• Your goal: Show each line of the listing below that contains the string "kern".

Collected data
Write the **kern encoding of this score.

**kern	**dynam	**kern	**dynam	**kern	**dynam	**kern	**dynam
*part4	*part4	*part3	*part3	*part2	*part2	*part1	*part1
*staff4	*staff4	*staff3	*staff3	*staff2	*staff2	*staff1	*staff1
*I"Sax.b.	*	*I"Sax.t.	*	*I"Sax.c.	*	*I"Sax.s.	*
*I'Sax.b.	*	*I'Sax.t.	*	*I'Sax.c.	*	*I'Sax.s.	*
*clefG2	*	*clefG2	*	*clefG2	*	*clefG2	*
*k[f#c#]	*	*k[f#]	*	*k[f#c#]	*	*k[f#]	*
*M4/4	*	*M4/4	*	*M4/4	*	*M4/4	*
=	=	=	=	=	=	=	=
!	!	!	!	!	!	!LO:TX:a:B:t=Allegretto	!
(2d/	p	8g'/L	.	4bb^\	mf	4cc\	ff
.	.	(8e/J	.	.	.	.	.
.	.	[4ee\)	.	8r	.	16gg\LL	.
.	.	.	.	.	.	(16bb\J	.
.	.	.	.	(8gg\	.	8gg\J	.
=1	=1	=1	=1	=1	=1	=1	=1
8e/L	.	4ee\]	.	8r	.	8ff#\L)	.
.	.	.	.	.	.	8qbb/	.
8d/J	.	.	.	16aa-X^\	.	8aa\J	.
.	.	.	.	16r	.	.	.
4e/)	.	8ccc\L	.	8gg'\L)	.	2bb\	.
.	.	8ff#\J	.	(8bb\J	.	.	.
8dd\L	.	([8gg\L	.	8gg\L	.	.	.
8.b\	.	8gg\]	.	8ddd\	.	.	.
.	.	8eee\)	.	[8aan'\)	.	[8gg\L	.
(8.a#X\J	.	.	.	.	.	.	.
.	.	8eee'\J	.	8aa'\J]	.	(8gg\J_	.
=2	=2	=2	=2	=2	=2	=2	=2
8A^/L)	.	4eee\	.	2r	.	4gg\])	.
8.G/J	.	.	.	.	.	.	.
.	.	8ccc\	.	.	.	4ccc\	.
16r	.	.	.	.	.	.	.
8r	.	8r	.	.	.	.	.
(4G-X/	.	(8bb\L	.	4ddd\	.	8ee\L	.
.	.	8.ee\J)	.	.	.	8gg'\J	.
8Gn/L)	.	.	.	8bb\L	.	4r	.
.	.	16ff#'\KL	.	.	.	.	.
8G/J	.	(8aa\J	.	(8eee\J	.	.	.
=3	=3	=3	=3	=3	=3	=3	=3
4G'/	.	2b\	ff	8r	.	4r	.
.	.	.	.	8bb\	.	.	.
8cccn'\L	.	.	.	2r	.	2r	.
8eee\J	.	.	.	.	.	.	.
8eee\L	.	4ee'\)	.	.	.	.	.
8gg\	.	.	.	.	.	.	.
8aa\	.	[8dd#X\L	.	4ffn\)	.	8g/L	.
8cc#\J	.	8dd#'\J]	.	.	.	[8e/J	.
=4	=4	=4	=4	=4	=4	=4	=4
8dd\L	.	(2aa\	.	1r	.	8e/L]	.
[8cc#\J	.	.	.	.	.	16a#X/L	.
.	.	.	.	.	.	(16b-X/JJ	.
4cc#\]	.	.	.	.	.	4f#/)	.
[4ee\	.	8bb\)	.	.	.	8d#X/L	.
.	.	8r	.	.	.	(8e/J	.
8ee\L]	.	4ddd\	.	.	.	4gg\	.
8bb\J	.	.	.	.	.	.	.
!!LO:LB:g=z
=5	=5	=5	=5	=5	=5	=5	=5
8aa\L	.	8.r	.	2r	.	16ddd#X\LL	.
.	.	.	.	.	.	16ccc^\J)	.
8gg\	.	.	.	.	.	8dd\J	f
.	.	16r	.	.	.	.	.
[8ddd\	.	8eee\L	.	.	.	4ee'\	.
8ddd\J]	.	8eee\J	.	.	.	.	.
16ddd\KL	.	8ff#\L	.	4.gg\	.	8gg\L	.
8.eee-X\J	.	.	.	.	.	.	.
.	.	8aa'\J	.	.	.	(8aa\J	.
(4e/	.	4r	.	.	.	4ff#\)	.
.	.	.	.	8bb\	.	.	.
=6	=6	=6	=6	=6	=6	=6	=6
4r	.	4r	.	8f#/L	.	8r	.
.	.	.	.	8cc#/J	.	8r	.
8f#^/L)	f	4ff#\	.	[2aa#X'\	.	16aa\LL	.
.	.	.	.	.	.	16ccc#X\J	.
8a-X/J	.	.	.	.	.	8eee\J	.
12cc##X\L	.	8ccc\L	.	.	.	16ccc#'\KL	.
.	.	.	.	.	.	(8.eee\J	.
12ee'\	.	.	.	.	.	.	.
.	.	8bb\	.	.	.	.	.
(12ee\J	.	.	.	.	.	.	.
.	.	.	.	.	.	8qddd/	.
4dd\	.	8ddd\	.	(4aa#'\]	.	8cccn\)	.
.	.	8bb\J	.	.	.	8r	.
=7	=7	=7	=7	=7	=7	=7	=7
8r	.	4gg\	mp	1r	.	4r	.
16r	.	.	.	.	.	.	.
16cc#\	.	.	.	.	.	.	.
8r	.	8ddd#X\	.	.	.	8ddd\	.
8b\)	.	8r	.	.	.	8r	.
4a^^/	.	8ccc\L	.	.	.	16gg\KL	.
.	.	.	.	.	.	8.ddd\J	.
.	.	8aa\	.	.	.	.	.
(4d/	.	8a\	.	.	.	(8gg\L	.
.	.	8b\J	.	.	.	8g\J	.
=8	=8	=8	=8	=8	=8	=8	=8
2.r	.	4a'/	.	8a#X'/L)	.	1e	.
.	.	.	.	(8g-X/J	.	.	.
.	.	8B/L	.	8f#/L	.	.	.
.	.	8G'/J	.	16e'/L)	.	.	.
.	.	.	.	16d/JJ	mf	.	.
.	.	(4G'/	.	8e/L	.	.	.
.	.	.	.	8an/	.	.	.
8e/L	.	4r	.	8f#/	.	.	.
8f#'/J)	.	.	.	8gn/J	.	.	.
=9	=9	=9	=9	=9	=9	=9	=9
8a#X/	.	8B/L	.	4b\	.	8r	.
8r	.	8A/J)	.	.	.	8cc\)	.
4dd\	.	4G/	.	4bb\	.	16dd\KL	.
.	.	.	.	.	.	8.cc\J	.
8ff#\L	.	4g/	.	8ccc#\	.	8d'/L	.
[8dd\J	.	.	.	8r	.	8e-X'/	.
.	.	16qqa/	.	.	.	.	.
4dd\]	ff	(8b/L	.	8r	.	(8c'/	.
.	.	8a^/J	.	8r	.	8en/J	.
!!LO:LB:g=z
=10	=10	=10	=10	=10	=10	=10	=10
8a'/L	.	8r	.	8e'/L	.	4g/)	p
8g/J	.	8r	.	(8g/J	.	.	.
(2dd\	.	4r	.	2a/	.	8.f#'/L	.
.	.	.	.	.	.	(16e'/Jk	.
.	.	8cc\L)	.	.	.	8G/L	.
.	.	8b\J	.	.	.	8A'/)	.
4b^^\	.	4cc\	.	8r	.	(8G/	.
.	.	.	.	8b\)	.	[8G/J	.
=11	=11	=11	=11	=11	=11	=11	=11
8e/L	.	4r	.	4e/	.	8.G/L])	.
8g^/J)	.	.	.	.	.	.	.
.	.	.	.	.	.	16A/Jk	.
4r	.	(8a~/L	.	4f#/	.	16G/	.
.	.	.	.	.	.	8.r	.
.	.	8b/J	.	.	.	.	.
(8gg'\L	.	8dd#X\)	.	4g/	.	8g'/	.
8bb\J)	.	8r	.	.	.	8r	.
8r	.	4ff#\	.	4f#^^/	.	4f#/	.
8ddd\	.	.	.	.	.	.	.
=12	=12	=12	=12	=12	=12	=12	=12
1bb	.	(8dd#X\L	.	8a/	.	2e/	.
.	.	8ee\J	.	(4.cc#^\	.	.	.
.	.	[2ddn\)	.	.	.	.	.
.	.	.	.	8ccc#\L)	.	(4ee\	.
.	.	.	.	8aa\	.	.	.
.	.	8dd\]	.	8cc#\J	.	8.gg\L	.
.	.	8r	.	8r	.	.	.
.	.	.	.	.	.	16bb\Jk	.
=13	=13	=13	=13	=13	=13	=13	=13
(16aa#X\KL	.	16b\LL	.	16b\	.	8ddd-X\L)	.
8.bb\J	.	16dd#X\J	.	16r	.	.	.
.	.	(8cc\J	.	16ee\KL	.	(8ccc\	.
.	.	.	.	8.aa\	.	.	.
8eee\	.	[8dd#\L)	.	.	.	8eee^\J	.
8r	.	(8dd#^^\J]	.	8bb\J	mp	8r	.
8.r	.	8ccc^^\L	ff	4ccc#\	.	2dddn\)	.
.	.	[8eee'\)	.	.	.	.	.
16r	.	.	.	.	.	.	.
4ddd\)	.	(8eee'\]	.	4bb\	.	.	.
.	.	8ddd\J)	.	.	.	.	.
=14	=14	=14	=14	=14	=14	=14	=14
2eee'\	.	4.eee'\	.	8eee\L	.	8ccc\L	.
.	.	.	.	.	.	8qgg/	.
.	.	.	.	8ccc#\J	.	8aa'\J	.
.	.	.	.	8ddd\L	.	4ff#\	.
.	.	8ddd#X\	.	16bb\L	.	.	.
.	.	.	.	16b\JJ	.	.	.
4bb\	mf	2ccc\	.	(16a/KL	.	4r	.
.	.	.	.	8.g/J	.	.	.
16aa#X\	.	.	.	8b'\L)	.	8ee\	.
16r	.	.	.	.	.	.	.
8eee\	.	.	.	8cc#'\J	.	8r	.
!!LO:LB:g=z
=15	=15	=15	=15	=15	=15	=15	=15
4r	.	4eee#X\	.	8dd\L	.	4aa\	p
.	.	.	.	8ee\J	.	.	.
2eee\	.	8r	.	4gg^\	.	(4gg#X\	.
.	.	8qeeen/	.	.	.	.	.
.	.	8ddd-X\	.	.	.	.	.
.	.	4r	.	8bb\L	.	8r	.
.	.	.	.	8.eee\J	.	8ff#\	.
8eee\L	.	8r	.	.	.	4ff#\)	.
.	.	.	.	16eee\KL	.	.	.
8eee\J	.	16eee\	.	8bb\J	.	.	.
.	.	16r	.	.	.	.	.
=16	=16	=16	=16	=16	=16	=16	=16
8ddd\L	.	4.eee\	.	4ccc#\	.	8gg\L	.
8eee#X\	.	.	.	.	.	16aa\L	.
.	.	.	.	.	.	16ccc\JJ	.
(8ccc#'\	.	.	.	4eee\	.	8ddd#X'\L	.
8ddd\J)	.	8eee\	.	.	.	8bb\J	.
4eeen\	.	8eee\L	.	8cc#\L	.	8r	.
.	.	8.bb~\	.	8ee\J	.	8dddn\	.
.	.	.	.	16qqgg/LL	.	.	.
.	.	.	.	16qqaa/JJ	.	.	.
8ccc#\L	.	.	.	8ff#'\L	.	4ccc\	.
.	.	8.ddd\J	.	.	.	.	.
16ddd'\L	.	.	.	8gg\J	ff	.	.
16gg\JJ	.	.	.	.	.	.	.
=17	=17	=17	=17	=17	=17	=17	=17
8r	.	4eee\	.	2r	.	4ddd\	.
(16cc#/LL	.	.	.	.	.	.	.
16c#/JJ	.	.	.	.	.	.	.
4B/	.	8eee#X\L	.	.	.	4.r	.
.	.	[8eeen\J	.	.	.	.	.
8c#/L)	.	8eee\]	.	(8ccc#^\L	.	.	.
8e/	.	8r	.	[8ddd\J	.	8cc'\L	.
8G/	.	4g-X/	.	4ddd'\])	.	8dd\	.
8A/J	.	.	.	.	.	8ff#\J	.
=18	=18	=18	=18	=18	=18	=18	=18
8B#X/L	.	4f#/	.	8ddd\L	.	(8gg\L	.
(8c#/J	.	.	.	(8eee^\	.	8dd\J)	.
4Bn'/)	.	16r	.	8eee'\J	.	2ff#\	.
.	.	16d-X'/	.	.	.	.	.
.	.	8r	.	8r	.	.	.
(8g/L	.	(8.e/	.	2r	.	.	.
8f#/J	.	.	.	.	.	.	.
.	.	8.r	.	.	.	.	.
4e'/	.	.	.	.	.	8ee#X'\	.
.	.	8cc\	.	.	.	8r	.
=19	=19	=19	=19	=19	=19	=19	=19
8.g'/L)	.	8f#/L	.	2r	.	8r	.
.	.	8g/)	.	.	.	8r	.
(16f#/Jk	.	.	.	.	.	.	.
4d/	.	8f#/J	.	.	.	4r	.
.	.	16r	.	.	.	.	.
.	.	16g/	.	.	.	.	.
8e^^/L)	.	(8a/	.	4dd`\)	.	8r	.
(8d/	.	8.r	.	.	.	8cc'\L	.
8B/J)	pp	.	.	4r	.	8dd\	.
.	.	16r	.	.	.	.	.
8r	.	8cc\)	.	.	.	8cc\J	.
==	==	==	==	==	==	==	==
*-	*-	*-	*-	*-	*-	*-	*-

• The answer:
Write the **kern encoding of this score.
**kern	**dynam	**kern	**dynam	**kern	**dynam	**kern	**dynam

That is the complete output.